EXERCISE AIM —
Lay out the stretch of material from the line containing "Trace every road" through the line containing "road 3 (residential): [(300,511),(288,444),(226,314)]" as a Markdown table with the columns Row and Line, numbering each line in order and leaving out any blank lines.

[Raw records]

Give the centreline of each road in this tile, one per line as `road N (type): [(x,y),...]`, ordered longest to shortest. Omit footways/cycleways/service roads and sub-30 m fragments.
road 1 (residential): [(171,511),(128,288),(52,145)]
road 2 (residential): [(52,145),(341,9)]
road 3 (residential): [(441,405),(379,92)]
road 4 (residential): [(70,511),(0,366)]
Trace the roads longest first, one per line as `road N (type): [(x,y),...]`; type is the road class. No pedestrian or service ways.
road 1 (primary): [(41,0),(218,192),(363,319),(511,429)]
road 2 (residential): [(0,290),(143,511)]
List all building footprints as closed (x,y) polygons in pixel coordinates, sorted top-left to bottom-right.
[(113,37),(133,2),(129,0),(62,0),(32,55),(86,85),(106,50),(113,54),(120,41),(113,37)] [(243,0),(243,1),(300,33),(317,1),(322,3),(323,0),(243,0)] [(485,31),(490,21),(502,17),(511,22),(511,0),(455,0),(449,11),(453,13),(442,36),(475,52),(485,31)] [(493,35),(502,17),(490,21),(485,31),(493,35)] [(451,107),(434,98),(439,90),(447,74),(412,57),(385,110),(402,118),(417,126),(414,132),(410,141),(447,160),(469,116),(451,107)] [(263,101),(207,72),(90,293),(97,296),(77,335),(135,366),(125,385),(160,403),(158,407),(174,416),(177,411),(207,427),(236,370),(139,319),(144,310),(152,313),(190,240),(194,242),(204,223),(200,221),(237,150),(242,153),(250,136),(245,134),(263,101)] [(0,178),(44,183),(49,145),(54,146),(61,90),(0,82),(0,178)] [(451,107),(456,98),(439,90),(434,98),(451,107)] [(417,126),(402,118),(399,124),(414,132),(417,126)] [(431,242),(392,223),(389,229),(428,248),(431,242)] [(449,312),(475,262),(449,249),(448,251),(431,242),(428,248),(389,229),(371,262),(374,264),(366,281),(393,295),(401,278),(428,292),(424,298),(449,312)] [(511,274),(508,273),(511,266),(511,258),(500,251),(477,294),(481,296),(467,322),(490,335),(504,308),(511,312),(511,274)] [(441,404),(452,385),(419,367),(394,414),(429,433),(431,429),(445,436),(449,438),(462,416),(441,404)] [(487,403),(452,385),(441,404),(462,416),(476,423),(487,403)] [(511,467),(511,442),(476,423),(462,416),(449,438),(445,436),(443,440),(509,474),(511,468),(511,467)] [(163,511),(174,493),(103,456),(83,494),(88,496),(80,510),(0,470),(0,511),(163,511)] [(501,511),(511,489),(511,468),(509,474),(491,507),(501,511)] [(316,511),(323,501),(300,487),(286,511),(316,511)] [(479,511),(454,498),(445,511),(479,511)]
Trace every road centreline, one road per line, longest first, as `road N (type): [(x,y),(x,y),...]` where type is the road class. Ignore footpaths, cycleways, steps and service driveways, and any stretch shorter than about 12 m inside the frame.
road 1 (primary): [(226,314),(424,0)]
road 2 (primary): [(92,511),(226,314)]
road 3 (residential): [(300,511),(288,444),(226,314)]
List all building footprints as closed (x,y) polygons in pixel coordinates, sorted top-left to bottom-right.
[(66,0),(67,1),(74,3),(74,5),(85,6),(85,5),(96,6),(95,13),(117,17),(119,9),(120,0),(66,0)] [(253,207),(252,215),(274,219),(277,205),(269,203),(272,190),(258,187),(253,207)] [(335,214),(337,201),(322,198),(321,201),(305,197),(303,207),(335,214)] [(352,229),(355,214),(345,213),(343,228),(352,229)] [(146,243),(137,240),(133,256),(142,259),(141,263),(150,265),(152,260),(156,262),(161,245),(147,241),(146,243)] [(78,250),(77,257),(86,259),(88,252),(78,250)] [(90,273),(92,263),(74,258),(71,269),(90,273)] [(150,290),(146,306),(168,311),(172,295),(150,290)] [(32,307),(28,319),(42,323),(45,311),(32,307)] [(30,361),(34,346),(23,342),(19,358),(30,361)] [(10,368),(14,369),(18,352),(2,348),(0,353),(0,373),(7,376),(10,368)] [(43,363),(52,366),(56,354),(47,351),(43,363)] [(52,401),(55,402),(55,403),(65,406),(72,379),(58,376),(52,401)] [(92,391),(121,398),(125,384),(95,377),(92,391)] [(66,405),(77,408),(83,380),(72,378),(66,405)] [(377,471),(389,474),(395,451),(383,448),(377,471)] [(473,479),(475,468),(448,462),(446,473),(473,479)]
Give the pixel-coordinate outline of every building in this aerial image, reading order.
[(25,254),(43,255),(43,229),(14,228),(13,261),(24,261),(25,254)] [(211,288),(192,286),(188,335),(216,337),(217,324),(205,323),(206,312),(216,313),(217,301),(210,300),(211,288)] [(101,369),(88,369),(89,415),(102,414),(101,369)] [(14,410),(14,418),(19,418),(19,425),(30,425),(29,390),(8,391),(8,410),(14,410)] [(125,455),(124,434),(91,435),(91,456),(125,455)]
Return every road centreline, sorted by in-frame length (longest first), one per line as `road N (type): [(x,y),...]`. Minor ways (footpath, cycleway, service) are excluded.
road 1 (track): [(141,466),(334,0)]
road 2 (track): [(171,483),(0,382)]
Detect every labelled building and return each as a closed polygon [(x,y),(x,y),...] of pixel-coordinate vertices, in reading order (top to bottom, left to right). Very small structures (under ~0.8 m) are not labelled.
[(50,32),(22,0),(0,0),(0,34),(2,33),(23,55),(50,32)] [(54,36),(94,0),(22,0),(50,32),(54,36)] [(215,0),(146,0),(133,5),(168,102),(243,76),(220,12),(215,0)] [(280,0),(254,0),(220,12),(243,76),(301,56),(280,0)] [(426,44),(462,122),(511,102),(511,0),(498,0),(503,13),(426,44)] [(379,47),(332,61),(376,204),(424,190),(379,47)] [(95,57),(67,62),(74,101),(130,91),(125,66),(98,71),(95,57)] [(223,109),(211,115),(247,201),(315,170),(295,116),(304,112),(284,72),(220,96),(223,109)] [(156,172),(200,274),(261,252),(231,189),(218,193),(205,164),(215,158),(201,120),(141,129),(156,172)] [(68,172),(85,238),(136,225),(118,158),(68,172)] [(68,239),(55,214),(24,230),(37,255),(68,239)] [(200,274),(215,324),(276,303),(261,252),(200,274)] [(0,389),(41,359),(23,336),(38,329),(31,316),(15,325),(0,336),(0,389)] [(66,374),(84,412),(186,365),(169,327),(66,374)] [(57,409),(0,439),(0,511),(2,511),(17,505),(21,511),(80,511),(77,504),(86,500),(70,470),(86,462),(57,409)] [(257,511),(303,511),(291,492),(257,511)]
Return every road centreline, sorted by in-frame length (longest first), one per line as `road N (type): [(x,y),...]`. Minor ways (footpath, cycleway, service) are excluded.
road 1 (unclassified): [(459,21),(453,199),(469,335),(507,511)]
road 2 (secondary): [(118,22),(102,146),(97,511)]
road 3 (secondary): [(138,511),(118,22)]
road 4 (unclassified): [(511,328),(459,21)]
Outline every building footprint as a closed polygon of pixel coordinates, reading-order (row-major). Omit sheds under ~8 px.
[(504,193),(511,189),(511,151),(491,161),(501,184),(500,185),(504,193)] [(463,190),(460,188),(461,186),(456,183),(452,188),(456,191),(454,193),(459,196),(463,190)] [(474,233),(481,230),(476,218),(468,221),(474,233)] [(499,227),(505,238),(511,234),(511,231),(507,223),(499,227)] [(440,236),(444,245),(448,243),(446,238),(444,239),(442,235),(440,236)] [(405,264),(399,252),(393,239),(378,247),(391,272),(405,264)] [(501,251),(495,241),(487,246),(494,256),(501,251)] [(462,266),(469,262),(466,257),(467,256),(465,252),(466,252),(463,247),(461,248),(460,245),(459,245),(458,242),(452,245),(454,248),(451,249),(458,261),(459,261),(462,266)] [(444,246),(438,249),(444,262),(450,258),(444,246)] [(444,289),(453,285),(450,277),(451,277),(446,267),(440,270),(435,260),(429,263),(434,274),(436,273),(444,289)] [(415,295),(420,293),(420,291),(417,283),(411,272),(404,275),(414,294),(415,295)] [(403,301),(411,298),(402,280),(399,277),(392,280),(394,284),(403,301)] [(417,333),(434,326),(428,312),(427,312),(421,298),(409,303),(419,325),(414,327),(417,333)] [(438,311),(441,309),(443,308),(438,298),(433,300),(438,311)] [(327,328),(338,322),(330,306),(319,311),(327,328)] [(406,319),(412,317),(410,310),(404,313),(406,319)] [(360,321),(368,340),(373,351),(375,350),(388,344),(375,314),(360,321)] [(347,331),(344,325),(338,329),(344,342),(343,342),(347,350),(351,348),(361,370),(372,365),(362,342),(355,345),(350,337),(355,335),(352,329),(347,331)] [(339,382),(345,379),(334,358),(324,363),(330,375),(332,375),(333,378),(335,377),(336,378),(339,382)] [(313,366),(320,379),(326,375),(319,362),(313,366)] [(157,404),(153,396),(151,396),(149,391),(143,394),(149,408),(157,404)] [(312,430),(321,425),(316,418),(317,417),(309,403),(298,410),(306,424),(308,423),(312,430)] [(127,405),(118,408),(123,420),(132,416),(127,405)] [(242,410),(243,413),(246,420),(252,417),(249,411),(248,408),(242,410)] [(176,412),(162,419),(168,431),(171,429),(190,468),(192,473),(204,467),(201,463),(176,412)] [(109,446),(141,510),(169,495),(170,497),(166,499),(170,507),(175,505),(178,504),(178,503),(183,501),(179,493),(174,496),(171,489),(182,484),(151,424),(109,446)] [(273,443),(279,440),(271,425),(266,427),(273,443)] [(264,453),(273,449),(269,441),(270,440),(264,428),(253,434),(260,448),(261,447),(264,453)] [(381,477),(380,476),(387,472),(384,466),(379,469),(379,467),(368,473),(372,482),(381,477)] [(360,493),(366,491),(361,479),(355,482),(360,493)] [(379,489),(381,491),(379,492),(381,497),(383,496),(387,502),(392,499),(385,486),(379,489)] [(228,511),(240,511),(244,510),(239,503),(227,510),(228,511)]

SOLUTION —
| Row | Line |
|---|---|
| 1 | Trace every road centreline, one road per line, longest first, as `road N (type): [(x,y),(x,y),...]` where type is the road class. Ignore footpaths, cycleways, steps and service driveways, and any stretch shorter than about 12 m inside the frame. |
| 2 | road 1 (primary): [(226,314),(424,0)] |
| 3 | road 2 (primary): [(92,511),(226,314)] |
| 4 | road 3 (residential): [(300,511),(288,444),(226,314)] |